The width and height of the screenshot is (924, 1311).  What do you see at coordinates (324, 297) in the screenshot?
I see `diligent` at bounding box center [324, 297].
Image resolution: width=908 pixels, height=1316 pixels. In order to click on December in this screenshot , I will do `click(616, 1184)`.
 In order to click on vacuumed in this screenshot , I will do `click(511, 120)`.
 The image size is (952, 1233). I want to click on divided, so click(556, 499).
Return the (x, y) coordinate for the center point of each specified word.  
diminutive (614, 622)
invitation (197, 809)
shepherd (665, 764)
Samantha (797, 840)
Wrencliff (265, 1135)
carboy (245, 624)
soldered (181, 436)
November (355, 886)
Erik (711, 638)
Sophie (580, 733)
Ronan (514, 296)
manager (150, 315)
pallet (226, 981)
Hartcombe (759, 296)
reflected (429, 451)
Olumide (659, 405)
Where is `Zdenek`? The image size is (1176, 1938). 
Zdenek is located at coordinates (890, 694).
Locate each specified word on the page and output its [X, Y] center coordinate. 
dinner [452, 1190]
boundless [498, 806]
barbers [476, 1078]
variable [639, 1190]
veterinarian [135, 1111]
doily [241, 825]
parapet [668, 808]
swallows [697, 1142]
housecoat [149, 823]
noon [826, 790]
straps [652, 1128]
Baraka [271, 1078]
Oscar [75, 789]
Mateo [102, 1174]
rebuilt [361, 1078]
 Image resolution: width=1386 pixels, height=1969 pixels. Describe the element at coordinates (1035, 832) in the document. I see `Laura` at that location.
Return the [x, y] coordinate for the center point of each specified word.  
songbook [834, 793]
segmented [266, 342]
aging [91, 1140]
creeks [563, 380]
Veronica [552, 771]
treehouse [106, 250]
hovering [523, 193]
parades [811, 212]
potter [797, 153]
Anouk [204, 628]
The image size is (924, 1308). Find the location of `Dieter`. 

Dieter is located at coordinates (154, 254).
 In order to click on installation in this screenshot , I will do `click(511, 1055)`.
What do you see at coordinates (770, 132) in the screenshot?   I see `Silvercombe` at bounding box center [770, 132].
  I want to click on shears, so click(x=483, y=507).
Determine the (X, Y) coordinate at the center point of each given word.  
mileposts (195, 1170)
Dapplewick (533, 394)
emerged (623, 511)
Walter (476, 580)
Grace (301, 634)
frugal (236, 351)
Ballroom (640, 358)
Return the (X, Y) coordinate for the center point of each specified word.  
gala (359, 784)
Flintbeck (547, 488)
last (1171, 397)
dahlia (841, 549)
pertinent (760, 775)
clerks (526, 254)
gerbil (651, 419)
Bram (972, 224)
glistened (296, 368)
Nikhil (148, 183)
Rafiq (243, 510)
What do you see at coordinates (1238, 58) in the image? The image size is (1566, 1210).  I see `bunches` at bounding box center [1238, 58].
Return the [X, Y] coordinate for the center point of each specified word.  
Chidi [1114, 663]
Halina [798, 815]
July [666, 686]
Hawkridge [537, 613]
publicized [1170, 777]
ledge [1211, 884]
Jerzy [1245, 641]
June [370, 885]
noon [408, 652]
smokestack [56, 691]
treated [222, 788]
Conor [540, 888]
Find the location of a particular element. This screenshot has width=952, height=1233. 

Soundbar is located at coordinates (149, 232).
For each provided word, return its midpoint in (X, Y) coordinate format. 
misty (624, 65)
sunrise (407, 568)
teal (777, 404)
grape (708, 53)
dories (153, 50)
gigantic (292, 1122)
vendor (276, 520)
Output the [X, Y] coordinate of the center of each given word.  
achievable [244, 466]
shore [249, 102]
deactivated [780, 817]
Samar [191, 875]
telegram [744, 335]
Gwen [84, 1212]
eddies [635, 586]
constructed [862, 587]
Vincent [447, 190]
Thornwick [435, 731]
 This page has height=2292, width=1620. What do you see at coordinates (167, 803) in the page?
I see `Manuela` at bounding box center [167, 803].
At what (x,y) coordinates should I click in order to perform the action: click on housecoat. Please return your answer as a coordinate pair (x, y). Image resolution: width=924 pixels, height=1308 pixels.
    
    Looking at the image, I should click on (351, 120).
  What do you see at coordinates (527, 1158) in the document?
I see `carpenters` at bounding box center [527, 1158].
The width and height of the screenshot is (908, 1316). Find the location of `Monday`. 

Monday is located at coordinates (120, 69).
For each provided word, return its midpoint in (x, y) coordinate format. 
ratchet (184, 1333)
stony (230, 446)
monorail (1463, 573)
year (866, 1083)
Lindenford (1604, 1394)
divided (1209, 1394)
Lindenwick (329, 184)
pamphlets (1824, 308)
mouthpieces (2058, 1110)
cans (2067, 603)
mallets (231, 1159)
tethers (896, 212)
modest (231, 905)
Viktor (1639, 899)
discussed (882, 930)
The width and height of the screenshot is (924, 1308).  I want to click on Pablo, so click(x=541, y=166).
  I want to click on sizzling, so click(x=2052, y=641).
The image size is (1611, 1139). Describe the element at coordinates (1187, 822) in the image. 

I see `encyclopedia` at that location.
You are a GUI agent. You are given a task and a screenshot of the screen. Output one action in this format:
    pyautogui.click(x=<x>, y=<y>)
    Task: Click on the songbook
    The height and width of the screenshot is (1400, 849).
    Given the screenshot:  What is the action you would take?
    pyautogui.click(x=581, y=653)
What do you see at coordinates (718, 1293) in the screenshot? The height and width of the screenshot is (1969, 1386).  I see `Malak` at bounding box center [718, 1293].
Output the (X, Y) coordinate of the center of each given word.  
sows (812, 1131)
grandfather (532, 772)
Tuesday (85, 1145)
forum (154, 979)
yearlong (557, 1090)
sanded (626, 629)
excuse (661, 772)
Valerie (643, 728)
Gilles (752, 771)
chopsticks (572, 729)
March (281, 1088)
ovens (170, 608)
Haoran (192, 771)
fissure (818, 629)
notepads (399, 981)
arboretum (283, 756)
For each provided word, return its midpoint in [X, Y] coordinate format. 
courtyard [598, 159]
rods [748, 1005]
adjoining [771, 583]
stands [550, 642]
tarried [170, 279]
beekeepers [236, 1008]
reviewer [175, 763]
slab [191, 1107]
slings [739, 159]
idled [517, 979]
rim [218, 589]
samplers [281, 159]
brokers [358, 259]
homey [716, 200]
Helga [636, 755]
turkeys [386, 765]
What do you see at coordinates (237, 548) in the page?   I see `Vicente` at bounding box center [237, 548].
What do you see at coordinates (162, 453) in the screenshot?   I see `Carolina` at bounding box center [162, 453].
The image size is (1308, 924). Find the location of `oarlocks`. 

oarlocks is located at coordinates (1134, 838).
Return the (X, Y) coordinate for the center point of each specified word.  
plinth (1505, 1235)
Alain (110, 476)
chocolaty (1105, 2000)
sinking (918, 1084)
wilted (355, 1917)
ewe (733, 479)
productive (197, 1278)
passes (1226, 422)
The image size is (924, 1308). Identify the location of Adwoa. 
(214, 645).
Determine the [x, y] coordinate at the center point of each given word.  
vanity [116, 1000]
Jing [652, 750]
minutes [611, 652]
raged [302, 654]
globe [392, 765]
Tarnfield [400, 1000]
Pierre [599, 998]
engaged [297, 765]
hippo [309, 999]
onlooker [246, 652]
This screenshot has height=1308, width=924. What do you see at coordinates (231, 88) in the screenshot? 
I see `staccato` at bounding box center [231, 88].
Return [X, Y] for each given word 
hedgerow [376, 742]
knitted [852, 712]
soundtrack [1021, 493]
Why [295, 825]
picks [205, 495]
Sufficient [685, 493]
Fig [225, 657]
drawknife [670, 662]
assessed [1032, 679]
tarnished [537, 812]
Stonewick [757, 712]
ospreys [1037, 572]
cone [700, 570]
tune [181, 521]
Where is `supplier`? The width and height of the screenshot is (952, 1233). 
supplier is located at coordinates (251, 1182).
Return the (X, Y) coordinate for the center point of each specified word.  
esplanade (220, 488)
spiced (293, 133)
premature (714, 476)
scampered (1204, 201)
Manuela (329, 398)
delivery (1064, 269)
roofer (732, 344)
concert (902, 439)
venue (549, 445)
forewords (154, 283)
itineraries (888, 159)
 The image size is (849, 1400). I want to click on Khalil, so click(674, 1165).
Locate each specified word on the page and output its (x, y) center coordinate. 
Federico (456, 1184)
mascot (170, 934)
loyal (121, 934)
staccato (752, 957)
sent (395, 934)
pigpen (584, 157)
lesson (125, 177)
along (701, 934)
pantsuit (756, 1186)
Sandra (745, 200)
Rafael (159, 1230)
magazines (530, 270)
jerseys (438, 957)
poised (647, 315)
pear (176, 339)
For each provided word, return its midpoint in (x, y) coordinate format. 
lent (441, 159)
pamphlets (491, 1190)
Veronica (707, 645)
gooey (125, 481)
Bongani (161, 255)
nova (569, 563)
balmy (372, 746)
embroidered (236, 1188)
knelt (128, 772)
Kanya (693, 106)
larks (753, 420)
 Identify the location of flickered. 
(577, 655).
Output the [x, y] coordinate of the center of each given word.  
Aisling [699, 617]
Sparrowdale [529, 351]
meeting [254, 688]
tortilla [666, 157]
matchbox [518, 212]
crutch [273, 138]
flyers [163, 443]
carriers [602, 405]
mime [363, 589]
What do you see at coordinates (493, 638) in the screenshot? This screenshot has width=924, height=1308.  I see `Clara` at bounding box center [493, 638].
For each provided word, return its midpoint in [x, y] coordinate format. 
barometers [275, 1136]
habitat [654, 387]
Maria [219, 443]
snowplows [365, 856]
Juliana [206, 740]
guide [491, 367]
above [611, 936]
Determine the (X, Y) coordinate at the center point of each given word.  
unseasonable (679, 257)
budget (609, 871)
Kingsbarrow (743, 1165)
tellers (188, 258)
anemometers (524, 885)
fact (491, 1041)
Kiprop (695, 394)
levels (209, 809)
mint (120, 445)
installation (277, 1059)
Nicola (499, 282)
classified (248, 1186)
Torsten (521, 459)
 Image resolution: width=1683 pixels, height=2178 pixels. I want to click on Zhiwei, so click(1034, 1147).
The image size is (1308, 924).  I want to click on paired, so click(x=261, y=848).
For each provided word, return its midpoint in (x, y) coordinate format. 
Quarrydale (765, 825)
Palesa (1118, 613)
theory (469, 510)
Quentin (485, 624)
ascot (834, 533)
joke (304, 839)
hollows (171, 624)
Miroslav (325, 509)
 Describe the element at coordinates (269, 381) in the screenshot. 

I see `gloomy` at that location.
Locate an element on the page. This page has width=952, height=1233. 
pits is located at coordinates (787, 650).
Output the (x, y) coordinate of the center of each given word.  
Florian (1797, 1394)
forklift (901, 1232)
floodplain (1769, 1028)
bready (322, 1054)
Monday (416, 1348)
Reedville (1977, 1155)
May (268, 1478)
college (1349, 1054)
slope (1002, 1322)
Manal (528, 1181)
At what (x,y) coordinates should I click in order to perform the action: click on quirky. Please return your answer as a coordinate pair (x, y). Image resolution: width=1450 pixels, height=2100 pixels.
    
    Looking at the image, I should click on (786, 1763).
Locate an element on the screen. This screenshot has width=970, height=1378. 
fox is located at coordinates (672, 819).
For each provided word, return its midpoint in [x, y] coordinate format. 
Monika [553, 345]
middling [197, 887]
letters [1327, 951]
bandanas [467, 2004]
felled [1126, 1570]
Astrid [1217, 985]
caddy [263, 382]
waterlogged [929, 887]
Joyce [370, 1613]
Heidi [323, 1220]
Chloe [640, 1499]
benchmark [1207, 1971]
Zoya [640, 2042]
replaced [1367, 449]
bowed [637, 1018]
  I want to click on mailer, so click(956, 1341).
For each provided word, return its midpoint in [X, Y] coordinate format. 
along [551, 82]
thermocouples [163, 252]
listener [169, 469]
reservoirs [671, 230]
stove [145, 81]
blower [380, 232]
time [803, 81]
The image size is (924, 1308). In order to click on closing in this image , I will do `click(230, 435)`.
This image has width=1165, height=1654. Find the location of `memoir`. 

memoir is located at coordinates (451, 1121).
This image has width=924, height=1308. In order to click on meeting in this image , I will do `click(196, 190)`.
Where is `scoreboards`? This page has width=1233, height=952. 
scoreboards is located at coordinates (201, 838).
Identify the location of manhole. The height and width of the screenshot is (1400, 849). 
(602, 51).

CONSEGNA: Trascrivi senza modifiche le righe che vanno dall'inizio delle voci fino alla riga che contiene "Image resolution: width=908", compresa quest'ultima.

ESERCIZIO SVOLTO:
The width and height of the screenshot is (924, 1311).  What do you see at coordinates (324, 297) in the screenshot?
I see `diligent` at bounding box center [324, 297].
Image resolution: width=908 pixels, height=1316 pixels. In order to click on December in this screenshot , I will do `click(616, 1184)`.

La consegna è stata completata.